(Excerpts from a dataset)
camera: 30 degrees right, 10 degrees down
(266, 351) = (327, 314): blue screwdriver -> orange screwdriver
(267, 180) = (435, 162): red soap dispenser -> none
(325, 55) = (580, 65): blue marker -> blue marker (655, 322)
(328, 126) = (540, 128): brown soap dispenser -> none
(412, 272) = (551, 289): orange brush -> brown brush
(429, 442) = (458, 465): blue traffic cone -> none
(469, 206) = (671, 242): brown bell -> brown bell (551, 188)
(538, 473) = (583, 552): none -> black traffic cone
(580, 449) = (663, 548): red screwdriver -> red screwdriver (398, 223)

_TASK DIRECTIONS:_
Reproduce the records above in full and with exact wording.

_RESPONSE BELOW:_
camera: 30 degrees right, 10 degrees down
(266, 351) = (327, 314): blue screwdriver -> orange screwdriver
(267, 180) = (435, 162): red soap dispenser -> none
(325, 55) = (580, 65): blue marker -> blue marker (655, 322)
(328, 126) = (540, 128): brown soap dispenser -> none
(412, 272) = (551, 289): orange brush -> brown brush
(429, 442) = (458, 465): blue traffic cone -> none
(469, 206) = (671, 242): brown bell -> brown bell (551, 188)
(538, 473) = (583, 552): none -> black traffic cone
(580, 449) = (663, 548): red screwdriver -> red screwdriver (398, 223)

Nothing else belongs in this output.